### What to work on:
How many separate lines in this material contain the string "turquoise"? Respond with the number alone.

### Supplied data:
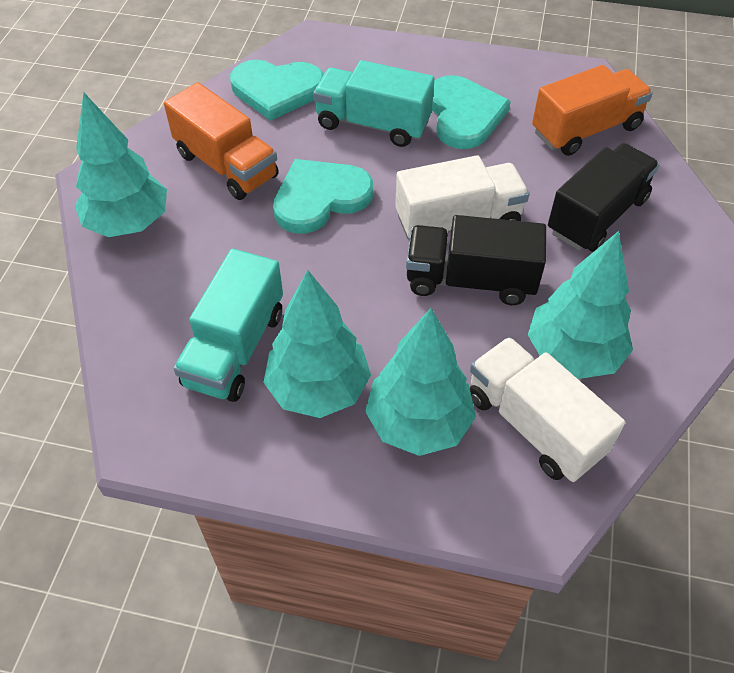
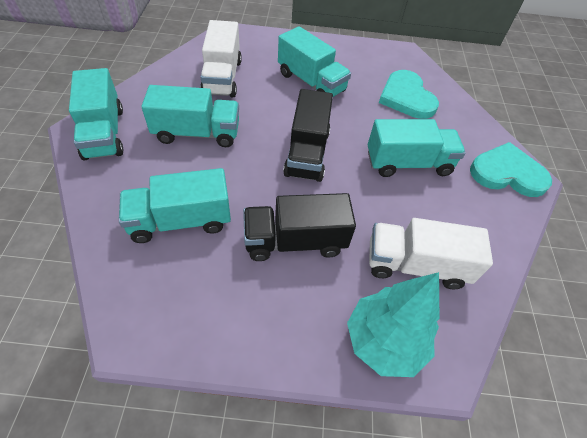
orange truck: 2 -> 0
turquoise heart: 3 -> 2
turquoise tree: 4 -> 1
turquoise truck: 2 -> 5

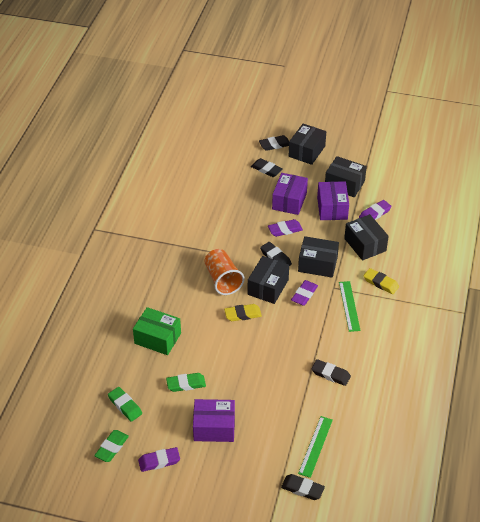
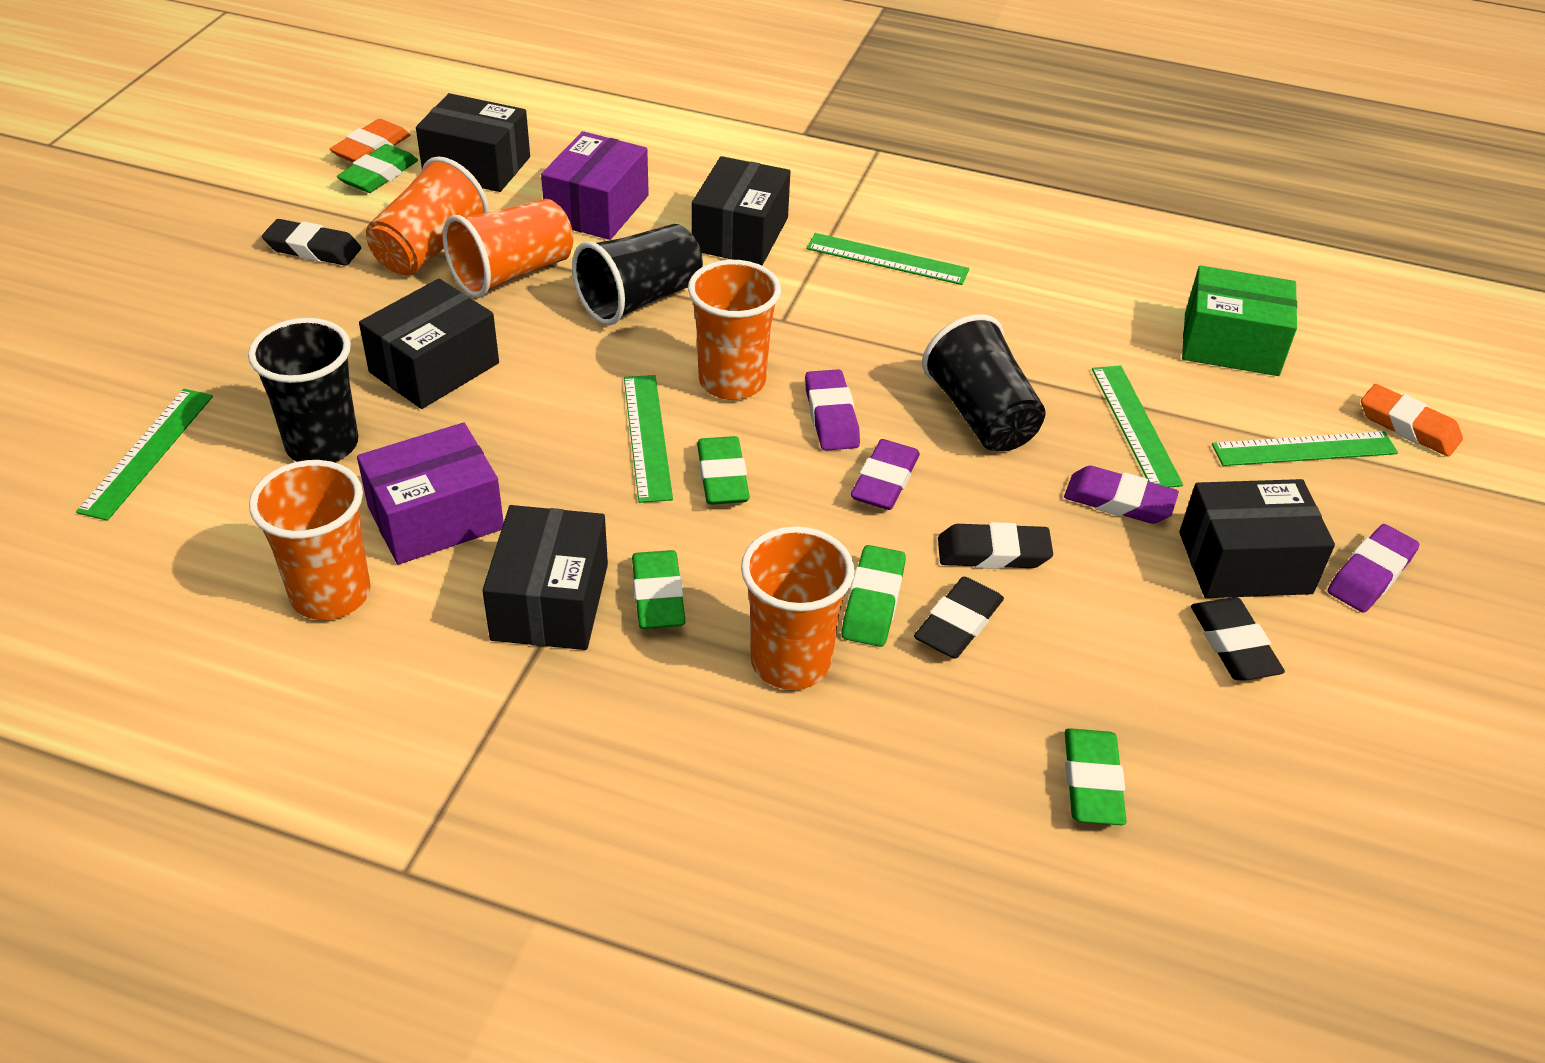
black cup: 0 -> 3
black eraser: 5 -> 4
green eraser: 3 -> 5
green ruler: 2 -> 5
orange cup: 1 -> 5
orange eraser: 0 -> 2
purple box: 3 -> 2
yellow eraser: 2 -> 0

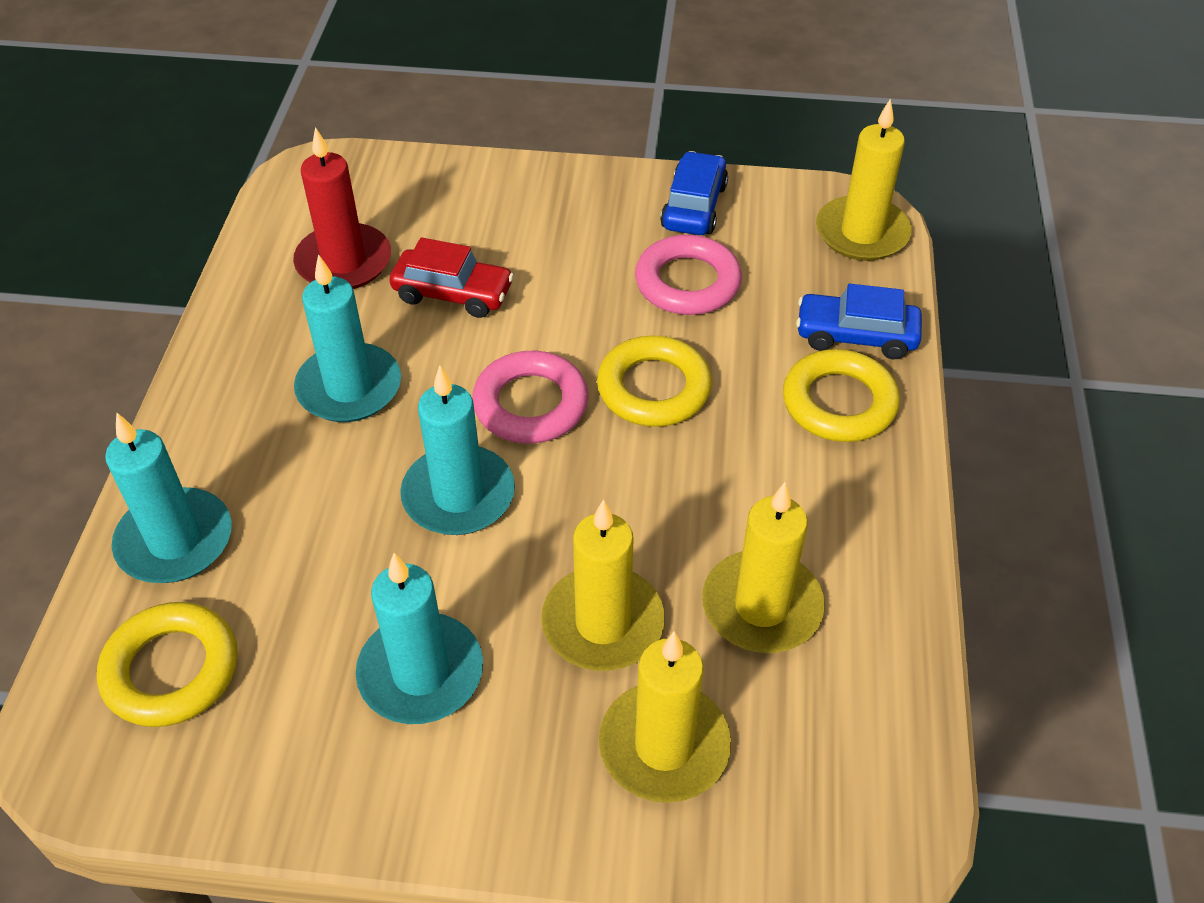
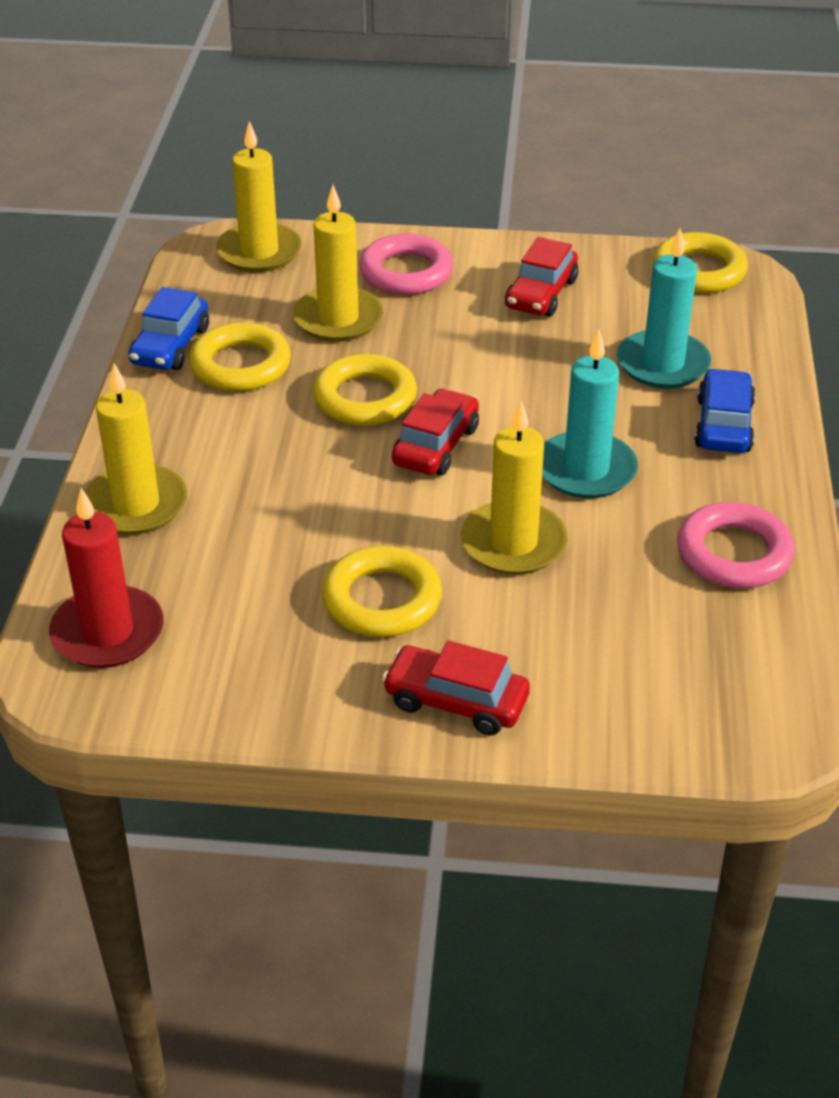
red car: 1 -> 3
turquoise candle: 4 -> 2
yellow ring: 3 -> 4

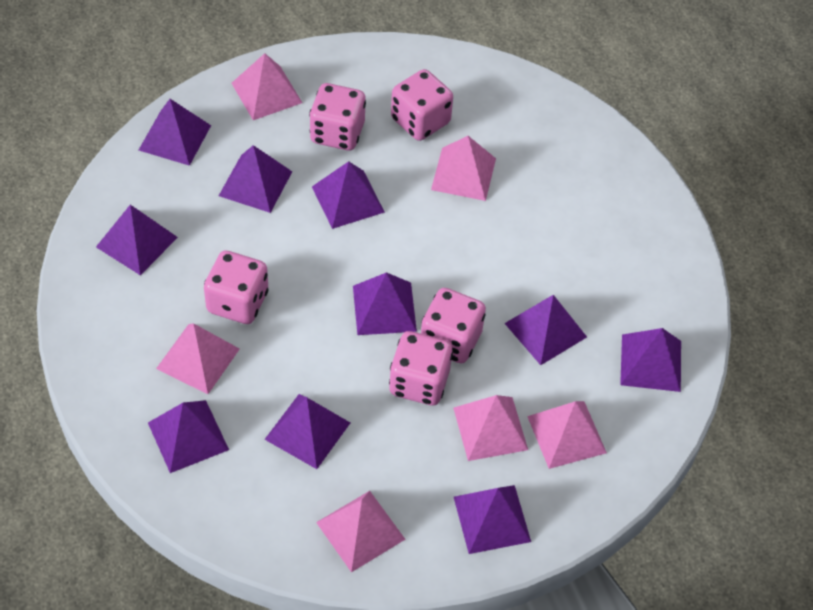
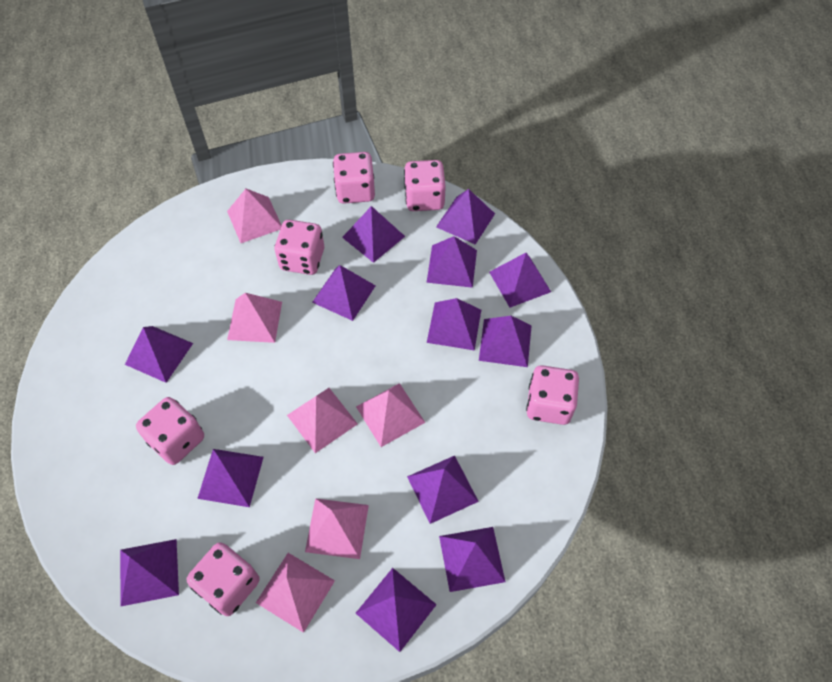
pink dice: 5 -> 6
purple pyramid: 10 -> 13

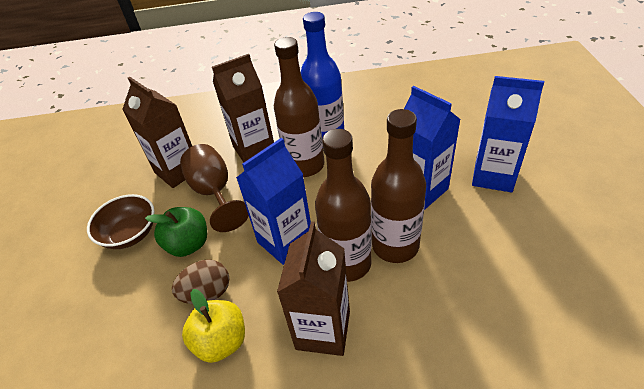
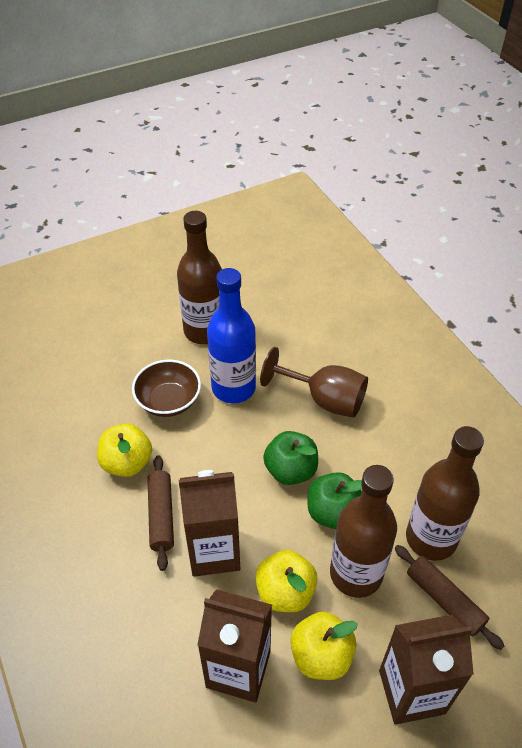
blue carton: 3 -> 0
brown egg: 1 -> 0
brown rolling pin: 0 -> 2
green apple: 1 -> 2
yellow apple: 1 -> 3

### Result of the task:
4